Task statement>
The entries below are to be repeated exactly, with the pictures left out.
*** Input Section Begins ***
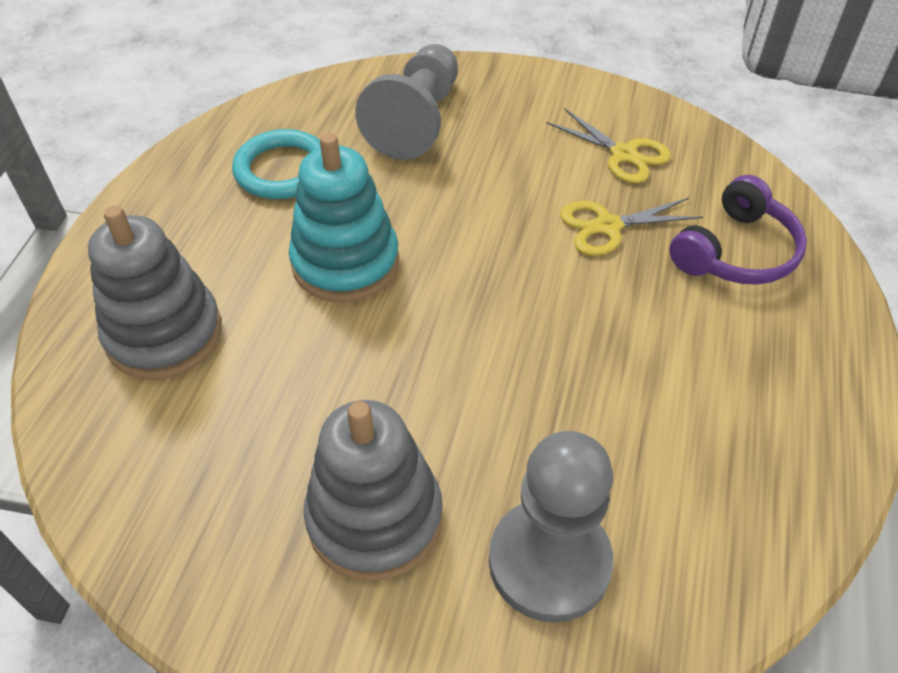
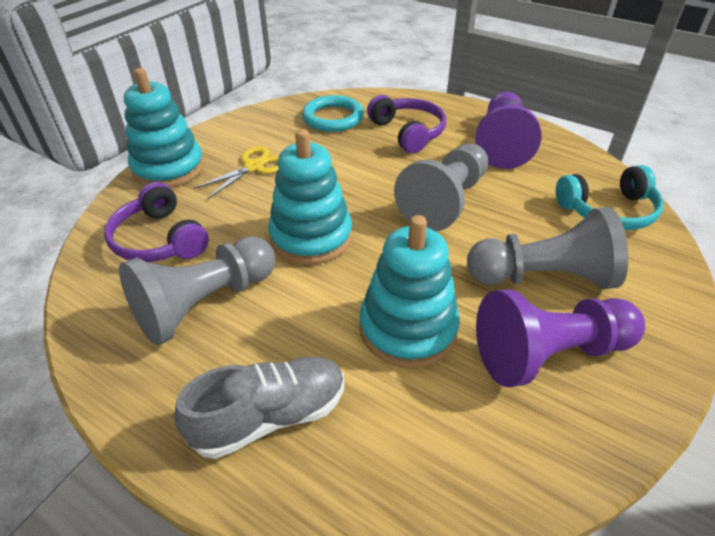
grey pawn: 2 -> 3
grey shoe: 0 -> 1
grey stacking toy: 2 -> 0
purple headphones: 1 -> 2
purple pawn: 0 -> 2
turquoise headphones: 0 -> 1
turquoise stacking toy: 1 -> 3
yellow scissors: 2 -> 1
*** Input Section Ends ***
Written answer>
grey pawn: 2 -> 3
grey shoe: 0 -> 1
grey stacking toy: 2 -> 0
purple headphones: 1 -> 2
purple pawn: 0 -> 2
turquoise headphones: 0 -> 1
turquoise stacking toy: 1 -> 3
yellow scissors: 2 -> 1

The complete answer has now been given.